Data shown:
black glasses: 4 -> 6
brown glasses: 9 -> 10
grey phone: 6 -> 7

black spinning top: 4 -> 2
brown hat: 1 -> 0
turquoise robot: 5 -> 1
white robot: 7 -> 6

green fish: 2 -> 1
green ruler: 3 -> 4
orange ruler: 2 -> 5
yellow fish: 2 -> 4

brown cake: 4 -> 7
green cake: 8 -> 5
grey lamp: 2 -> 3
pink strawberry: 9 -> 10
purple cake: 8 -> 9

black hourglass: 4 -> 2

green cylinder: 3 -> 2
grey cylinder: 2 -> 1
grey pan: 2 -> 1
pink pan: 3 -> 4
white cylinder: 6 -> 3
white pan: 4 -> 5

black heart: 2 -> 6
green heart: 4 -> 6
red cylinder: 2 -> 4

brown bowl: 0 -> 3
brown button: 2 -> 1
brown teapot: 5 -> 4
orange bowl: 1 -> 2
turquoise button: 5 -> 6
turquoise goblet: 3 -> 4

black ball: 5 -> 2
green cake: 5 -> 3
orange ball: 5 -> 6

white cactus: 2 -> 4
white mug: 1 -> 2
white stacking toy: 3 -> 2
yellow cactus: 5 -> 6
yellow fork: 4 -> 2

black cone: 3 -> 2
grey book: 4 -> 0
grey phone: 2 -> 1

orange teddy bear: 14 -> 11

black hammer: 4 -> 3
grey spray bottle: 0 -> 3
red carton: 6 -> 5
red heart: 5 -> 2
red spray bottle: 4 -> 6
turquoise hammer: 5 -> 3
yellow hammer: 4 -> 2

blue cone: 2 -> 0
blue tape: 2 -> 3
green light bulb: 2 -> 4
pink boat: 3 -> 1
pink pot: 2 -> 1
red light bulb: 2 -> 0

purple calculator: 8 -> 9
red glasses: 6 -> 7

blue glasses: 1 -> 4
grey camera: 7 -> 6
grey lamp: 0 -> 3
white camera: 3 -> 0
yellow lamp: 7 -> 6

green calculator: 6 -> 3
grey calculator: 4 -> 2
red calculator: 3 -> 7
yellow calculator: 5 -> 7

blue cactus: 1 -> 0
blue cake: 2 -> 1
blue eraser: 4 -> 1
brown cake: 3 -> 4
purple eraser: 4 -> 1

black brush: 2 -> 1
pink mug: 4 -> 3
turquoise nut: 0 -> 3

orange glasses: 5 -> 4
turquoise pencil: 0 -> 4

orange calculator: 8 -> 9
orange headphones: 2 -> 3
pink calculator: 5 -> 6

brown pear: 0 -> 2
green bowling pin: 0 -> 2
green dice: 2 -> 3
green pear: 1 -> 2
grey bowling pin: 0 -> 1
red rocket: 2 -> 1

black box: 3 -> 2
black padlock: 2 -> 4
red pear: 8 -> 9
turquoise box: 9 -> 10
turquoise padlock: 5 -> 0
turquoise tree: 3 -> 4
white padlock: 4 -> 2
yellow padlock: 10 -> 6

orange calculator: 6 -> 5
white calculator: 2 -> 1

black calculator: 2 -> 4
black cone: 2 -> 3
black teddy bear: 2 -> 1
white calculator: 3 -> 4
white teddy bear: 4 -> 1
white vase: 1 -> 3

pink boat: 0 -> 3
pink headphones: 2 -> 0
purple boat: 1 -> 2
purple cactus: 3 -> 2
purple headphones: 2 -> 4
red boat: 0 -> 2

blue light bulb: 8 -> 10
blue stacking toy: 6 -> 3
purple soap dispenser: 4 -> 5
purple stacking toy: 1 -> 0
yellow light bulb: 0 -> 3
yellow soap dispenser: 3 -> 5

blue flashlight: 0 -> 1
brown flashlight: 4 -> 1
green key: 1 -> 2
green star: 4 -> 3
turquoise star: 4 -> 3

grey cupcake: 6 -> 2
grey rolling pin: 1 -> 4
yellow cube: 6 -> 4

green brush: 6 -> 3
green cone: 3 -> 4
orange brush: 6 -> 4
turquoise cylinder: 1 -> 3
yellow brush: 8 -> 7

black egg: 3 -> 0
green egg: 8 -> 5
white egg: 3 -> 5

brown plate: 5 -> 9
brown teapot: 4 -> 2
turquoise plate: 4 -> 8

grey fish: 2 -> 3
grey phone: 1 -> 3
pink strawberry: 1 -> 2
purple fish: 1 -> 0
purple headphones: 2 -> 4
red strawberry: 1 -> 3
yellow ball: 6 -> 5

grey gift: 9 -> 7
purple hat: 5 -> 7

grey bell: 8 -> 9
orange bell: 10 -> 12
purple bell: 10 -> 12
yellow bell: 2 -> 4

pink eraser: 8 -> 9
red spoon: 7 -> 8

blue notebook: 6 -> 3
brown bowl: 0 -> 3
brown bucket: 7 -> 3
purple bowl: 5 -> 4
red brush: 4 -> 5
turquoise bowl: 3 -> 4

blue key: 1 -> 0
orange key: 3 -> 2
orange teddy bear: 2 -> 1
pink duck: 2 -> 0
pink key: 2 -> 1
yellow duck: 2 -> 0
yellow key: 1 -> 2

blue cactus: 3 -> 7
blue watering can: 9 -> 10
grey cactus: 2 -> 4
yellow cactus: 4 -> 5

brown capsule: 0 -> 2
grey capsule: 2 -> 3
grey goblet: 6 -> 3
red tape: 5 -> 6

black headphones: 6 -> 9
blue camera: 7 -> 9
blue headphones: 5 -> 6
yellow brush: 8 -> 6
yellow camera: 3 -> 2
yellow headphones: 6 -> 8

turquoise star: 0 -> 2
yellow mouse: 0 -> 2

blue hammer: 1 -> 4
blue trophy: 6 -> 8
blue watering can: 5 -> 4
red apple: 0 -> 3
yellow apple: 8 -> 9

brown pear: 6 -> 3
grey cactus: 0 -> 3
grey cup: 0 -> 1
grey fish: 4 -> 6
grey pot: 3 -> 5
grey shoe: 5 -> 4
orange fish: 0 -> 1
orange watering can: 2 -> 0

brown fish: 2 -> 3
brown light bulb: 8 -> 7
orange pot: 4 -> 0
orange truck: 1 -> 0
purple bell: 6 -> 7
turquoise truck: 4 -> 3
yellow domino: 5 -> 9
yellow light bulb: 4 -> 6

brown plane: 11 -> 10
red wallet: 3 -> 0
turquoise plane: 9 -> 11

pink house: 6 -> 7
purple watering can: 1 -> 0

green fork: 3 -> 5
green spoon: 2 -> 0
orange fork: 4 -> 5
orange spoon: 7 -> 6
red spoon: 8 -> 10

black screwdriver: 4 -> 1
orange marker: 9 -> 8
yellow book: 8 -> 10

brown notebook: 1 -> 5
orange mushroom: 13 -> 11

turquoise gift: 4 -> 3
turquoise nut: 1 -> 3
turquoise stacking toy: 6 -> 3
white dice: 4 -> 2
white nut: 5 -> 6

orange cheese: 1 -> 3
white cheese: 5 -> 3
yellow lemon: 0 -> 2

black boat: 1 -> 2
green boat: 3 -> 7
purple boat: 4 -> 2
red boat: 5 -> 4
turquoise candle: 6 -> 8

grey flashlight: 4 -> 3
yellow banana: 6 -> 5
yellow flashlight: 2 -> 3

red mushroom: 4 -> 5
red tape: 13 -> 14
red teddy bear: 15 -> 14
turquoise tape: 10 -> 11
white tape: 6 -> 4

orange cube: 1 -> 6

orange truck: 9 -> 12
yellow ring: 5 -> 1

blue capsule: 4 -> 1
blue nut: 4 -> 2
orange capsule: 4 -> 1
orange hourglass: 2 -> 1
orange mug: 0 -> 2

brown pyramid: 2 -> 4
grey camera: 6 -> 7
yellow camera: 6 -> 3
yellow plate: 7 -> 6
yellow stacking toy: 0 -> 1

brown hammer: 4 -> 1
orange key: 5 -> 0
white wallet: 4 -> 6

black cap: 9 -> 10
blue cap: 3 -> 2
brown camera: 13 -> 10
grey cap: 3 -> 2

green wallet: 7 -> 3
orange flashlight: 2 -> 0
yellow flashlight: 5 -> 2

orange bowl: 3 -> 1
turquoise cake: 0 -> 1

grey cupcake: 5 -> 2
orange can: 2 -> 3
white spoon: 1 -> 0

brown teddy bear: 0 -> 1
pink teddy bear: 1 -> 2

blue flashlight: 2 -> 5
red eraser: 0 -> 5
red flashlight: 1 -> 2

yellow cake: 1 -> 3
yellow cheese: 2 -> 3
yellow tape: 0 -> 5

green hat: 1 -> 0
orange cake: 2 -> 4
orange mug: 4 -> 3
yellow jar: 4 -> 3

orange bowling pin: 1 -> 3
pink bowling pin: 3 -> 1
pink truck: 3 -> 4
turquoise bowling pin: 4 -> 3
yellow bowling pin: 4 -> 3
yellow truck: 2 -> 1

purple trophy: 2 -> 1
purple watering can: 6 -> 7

Your goal: Could you report how many lines of the listing above hold "bear"? Only the number is needed.

Reply: 7